- _Brief_: Please return every record exactly as written, leaving out the pictures.

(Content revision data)

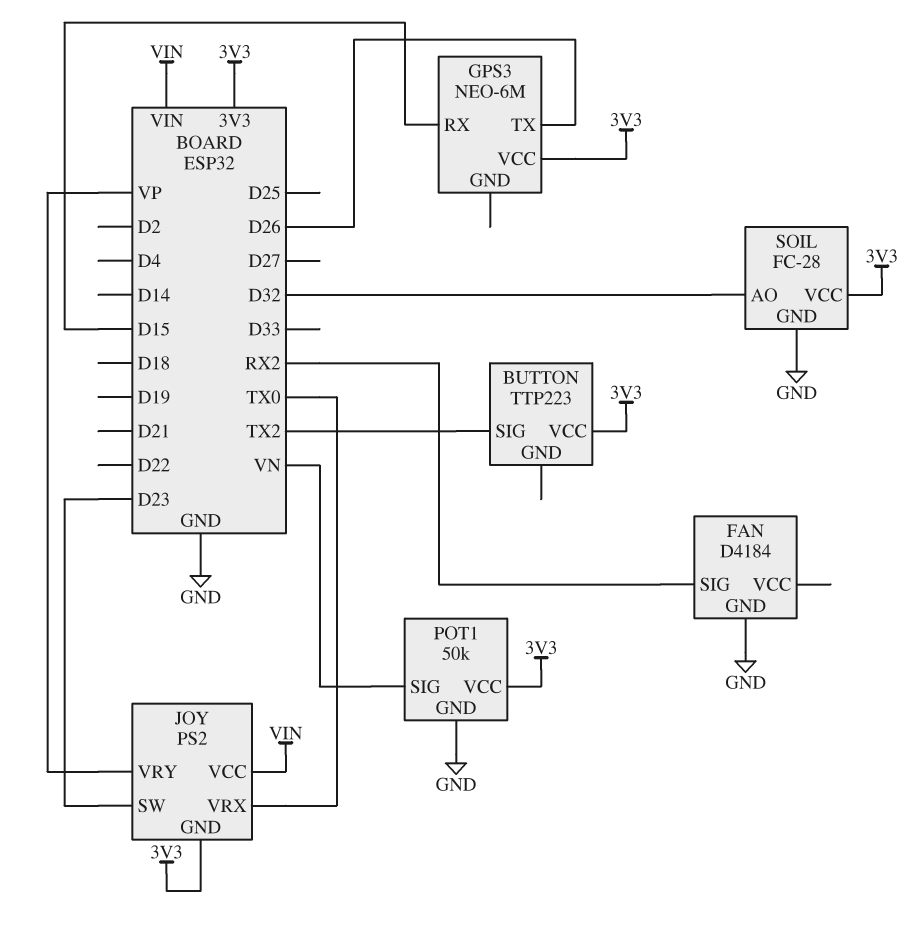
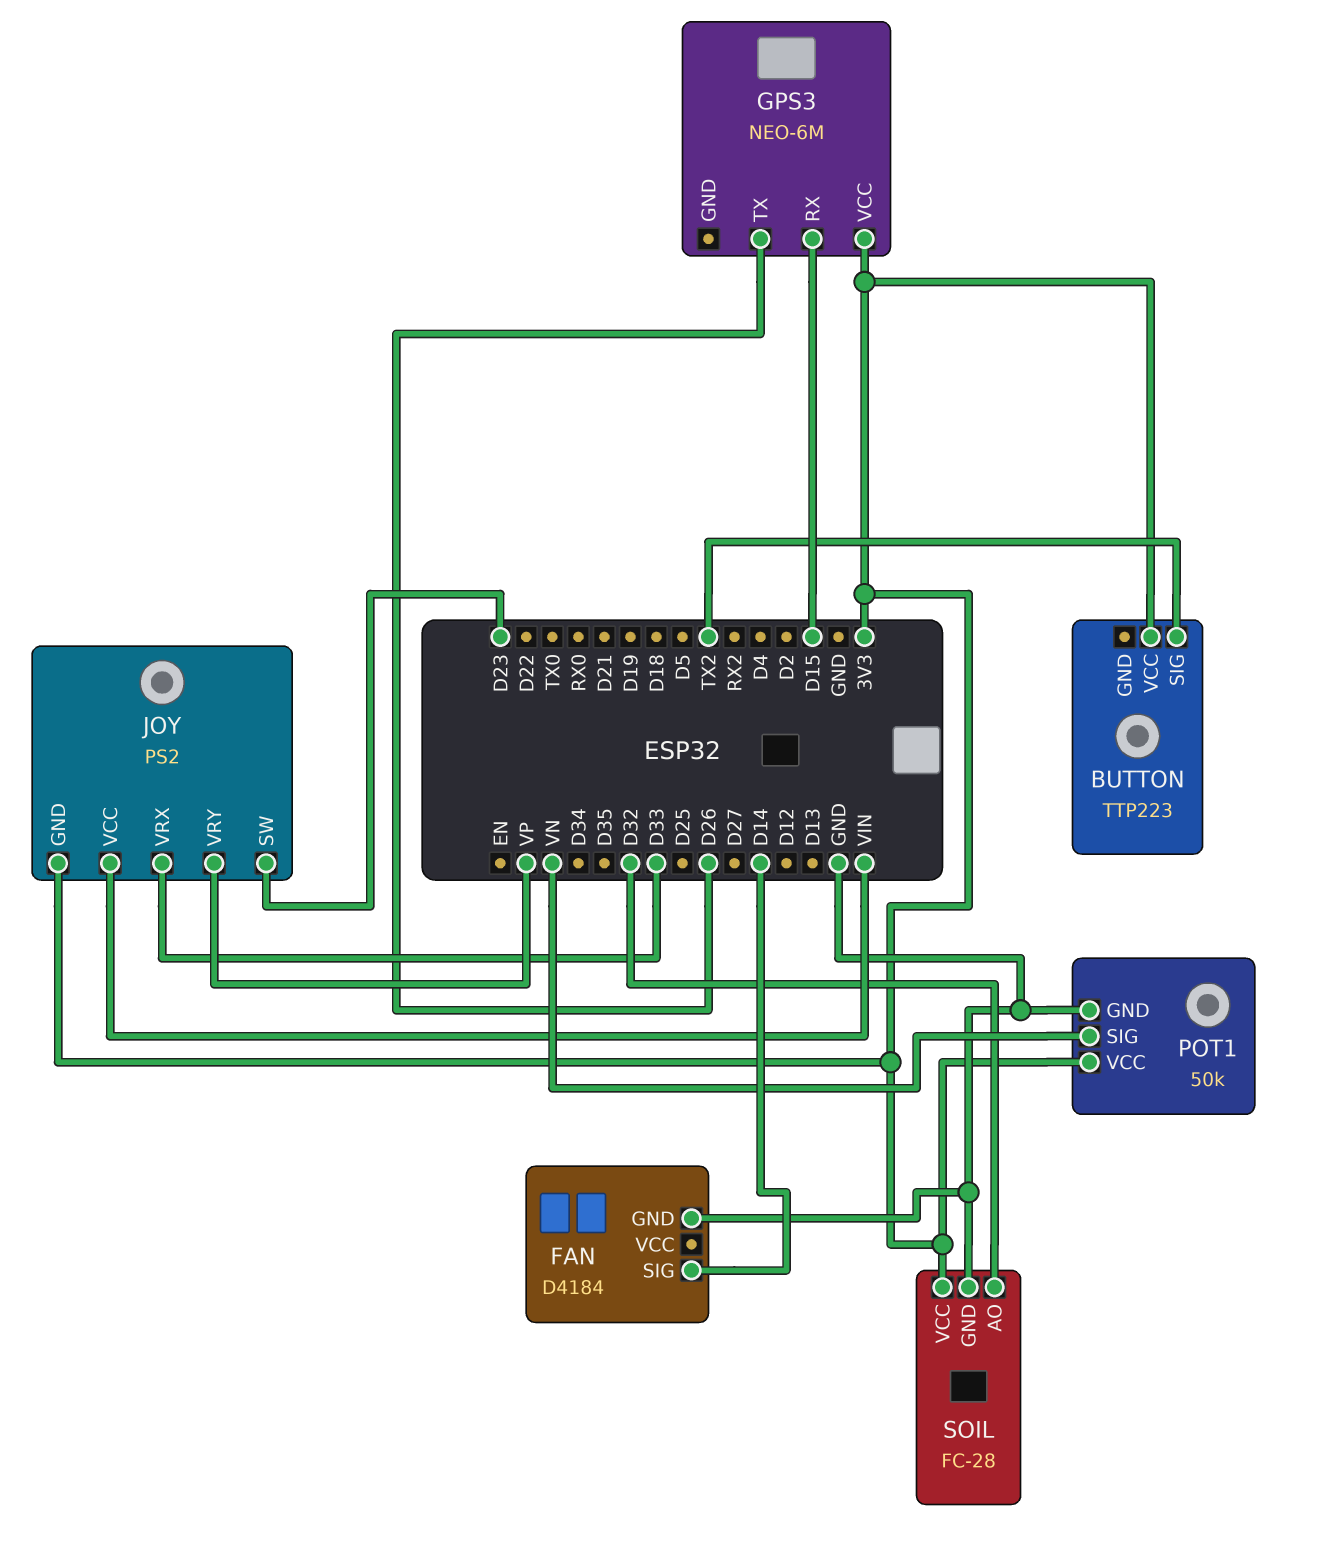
FAN pin SIG: RX2 -> D14
JOY pin VRX: TX0 -> D33

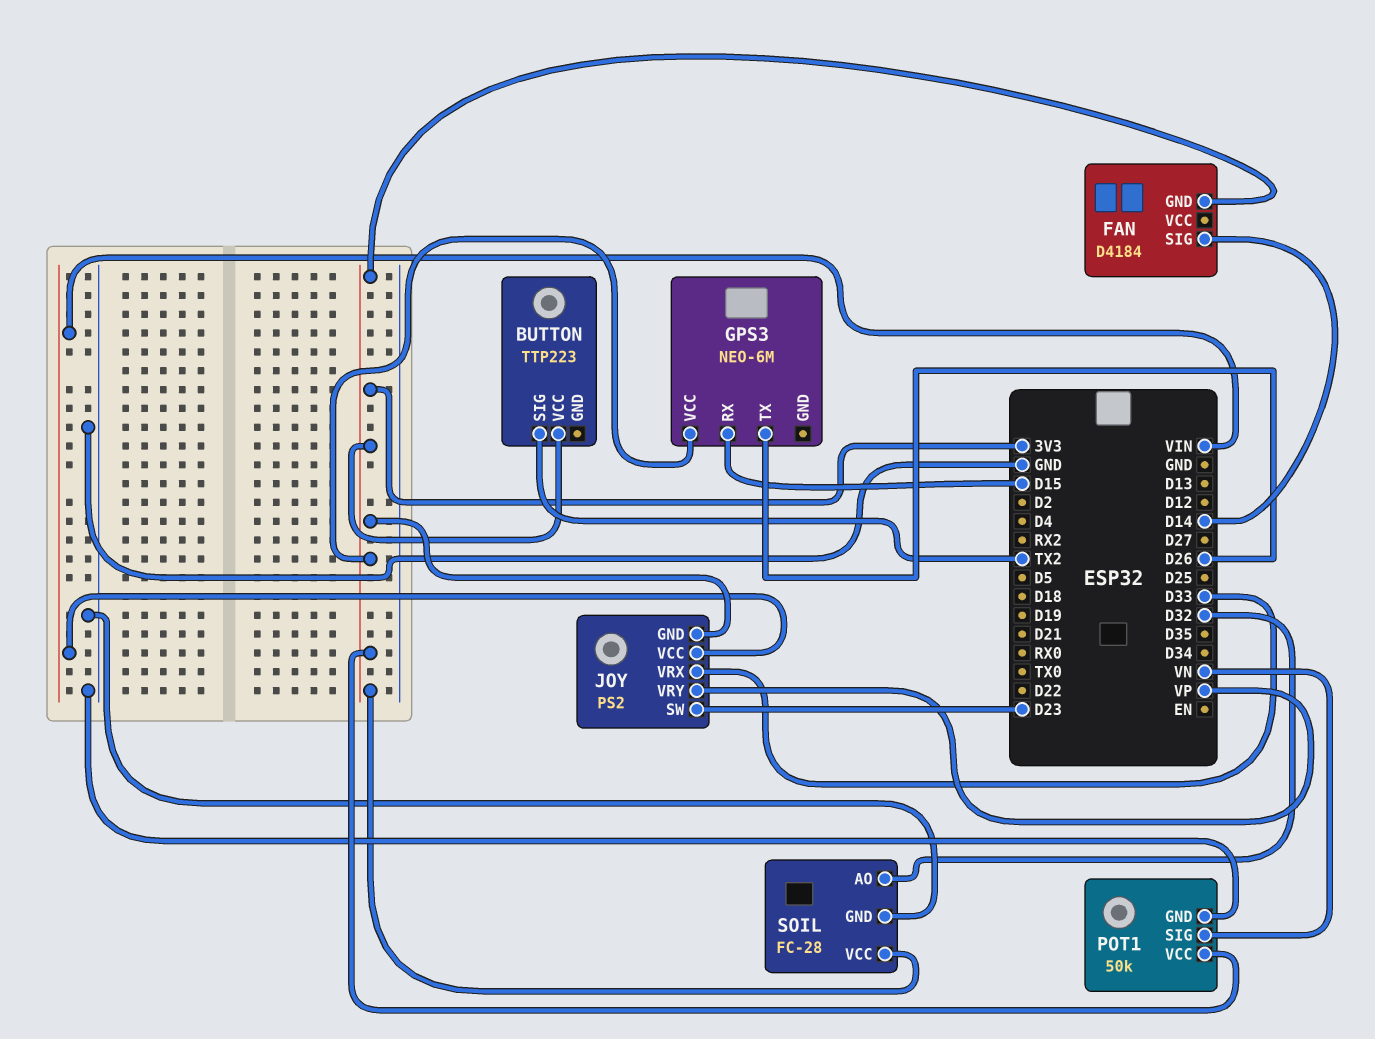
FAN pin GND: GND -> 3V3

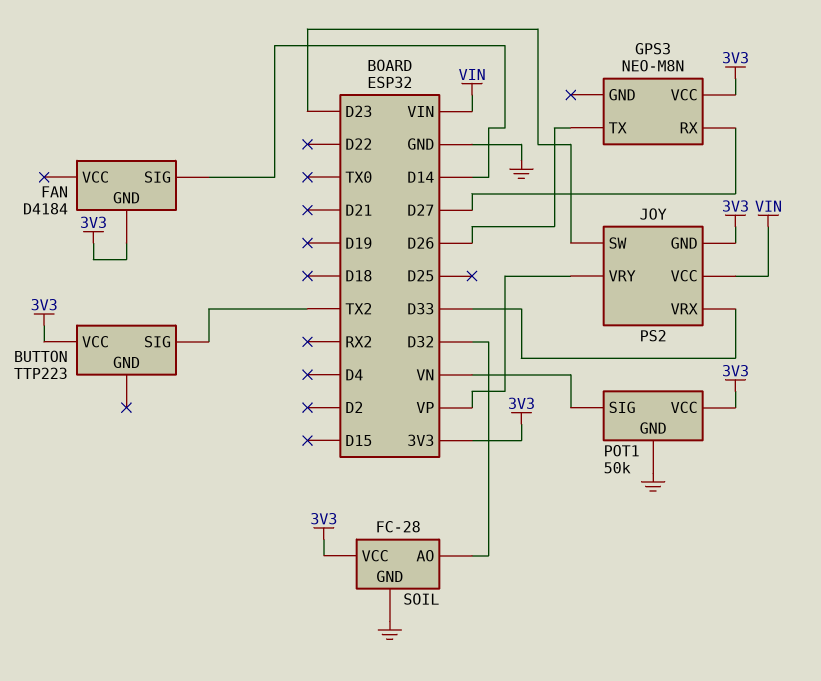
GPS3: NEO-6M -> NEO-M8N
GPS3 pin RX: D15 -> D27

- _Task solution_:
FAN pin SIG: RX2 -> D14
JOY pin VRX: TX0 -> D33

FAN pin GND: GND -> 3V3

GPS3: NEO-6M -> NEO-M8N
GPS3 pin RX: D15 -> D27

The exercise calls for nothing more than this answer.